RECORDS FOR PROCESSING Block Start

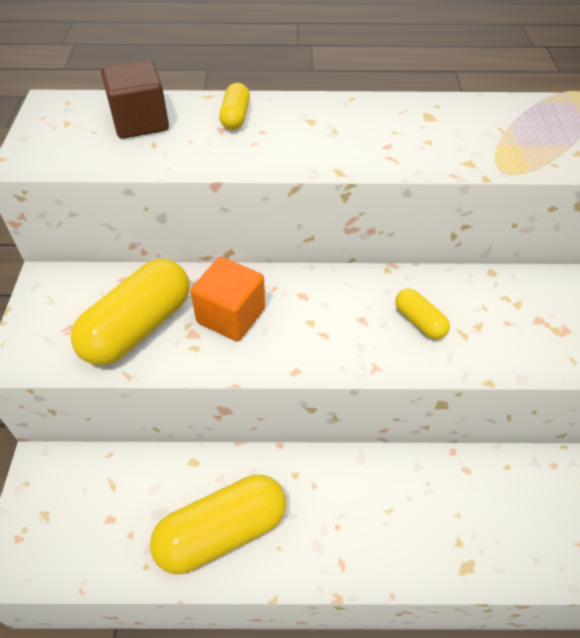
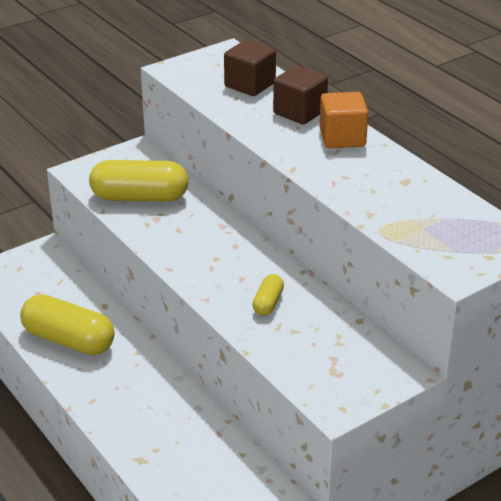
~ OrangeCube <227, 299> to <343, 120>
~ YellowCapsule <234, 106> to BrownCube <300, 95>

RECORDS FOR PROCESSING Block End
RECORDS FOR PROCESSING Block Start

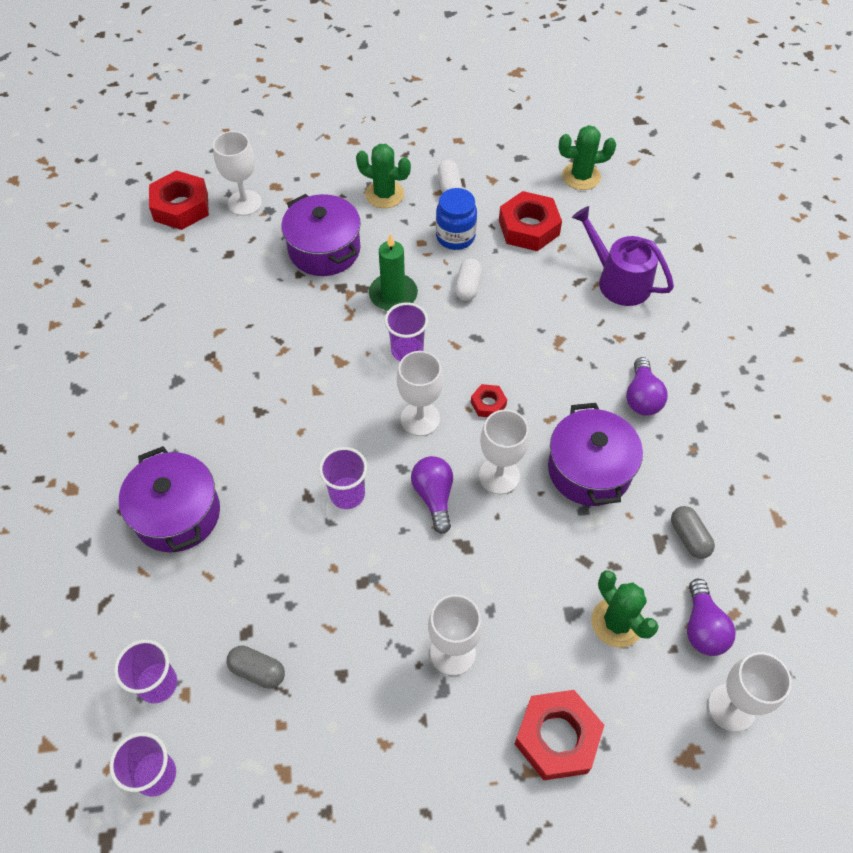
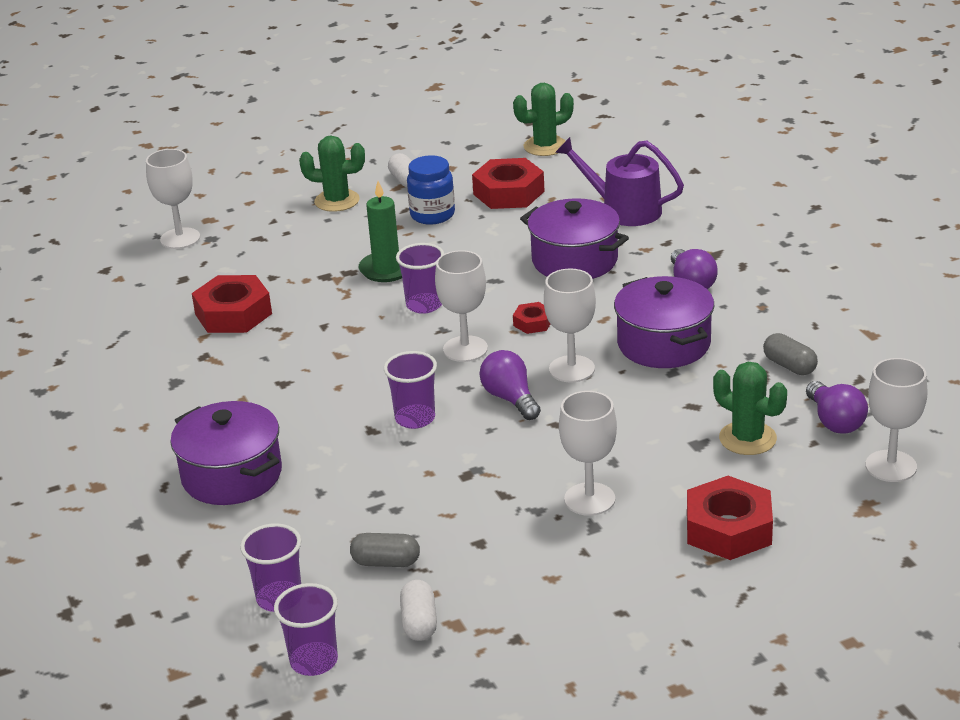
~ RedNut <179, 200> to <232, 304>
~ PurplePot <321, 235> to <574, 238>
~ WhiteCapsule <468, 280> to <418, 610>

RECORDS FOR PROCESSING Block End

* BRIEF *
Working from the material above, retype exactly the lines from the one with "to <343, 120>" through the one with "BrownCube <300, 95>", both included, and only those lines.

* ANSWER AREA *
~ OrangeCube <227, 299> to <343, 120>
~ YellowCapsule <234, 106> to BrownCube <300, 95>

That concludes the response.